--- Work to be completed ---
Lines with the word "plate" are the answer; copy each of them from the data below.

[Scene images with change listings]
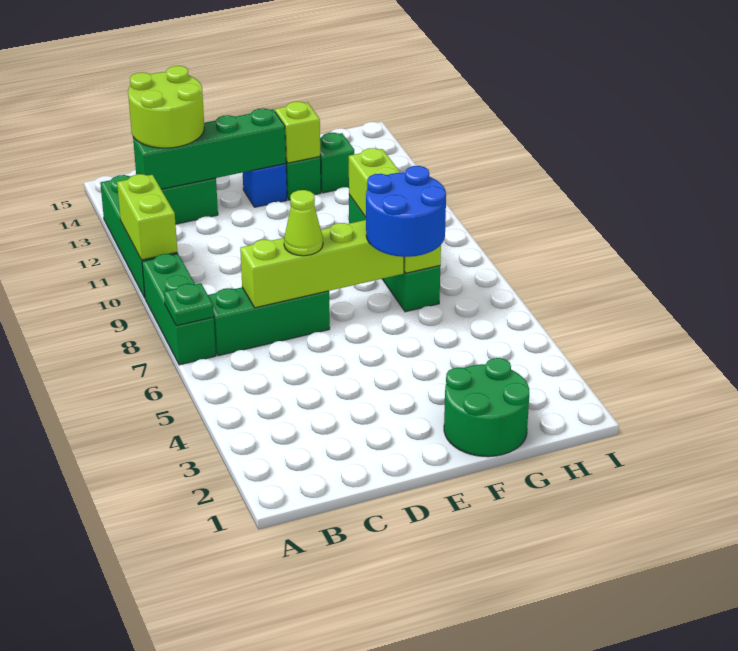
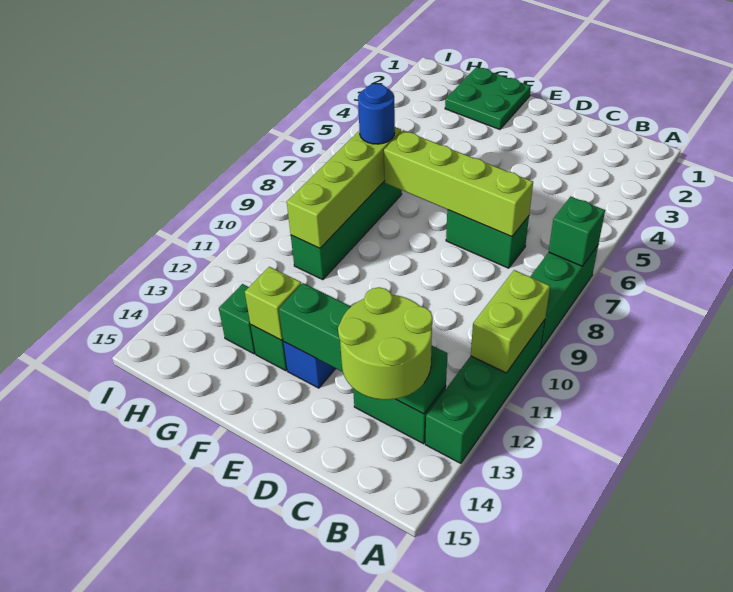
green plate A7 level 2 -> green brick A7 level 2
green brick B7:D7 level 1 -> green brick C7:D7 level 1
lime cone D7 level 3 -> none
green round brick F1:G2 level 1 -> green plate F1:G2 level 1
blue round brick F6:G7 level 3 -> blue round brick G7 level 3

--- Response to the exercise ---
green plate A7 level 2 -> green brick A7 level 2
green round brick F1:G2 level 1 -> green plate F1:G2 level 1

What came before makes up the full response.